--- Activity ---
Examine each line of the data, and copy the ones containing "square".

--- Records to use ---
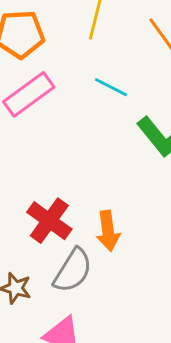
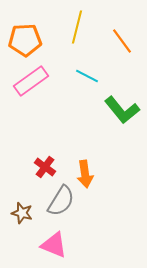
red cross: (49, 221) -> (45, 167), size x0.7

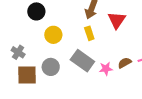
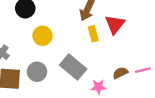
yellow rectangle: (89, 33) -> (93, 34), moved
pink star: (106, 69) -> (99, 87), moved

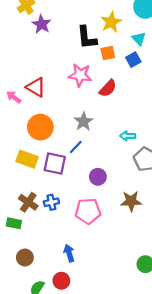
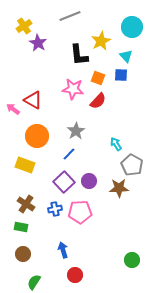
orange square: (108, 53) -> (98, 78), moved, turned 32
blue square: (133, 60) -> (121, 75), turned 32
cyan arrow: (128, 136) -> (116, 144), turned 56
purple square: (55, 164) -> (64, 182), moved, turned 35
brown star: (131, 201) -> (119, 188), moved
blue cross: (51, 202) -> (55, 209), moved
green rectangle: (14, 223) -> (21, 227), moved
red circle: (61, 281) -> (75, 275), moved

--- Reply to the task ---
orange square: (108, 53) -> (98, 78), moved, turned 32
blue square: (133, 60) -> (121, 75), turned 32
purple square: (55, 164) -> (64, 182), moved, turned 35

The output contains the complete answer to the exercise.